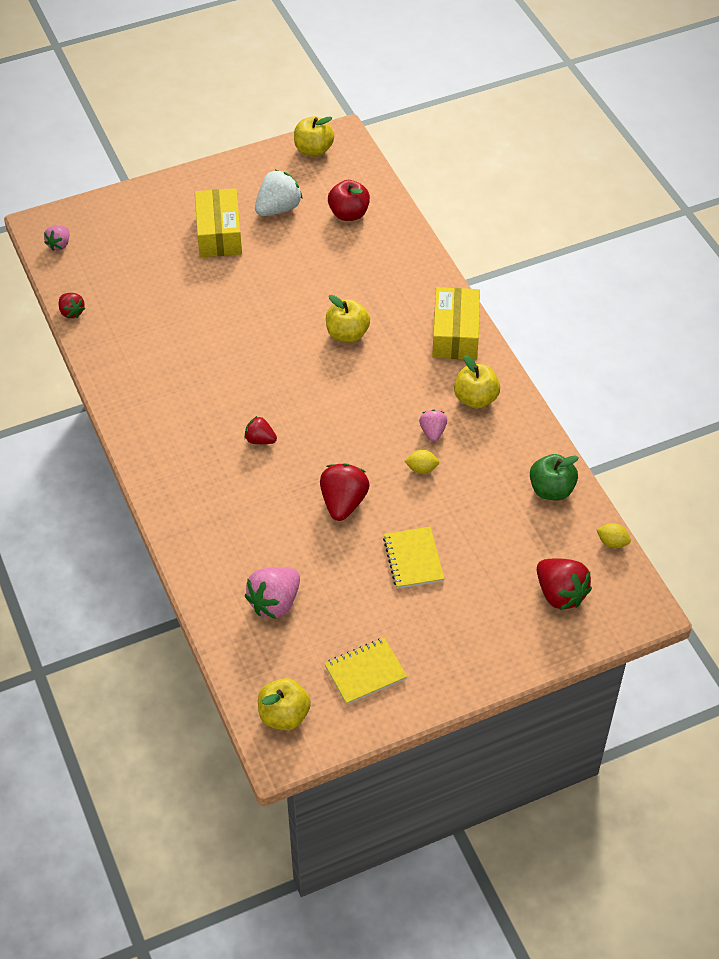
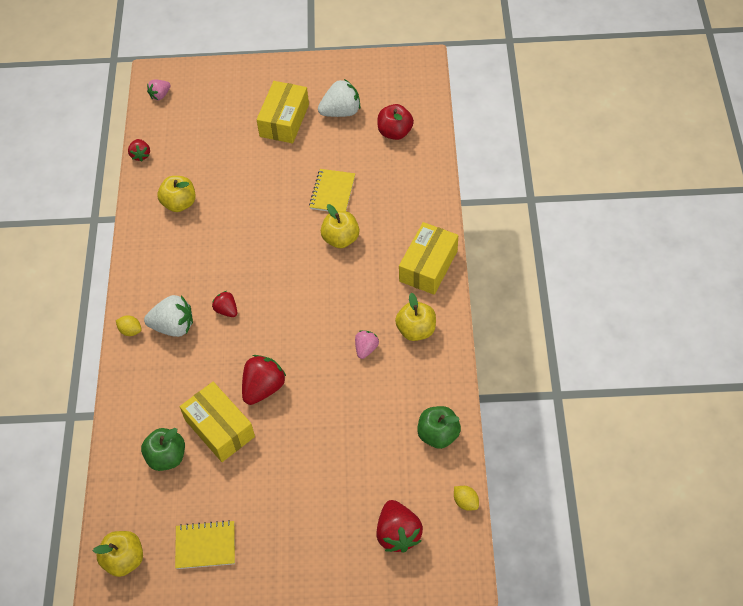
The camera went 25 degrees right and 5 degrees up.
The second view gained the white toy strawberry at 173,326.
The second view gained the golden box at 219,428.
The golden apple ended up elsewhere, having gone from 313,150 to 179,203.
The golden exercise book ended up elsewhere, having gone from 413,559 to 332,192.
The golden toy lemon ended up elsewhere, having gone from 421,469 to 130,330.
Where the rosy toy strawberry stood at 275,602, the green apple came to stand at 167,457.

> YOUR INSTRUCTIONS
Restate the data above word for word, omitting every picture.

> WRITTEN ANSWER
The camera went 25 degrees right and 5 degrees up.
The second view gained the white toy strawberry at 173,326.
The second view gained the golden box at 219,428.
The golden apple ended up elsewhere, having gone from 313,150 to 179,203.
The golden exercise book ended up elsewhere, having gone from 413,559 to 332,192.
The golden toy lemon ended up elsewhere, having gone from 421,469 to 130,330.
Where the rosy toy strawberry stood at 275,602, the green apple came to stand at 167,457.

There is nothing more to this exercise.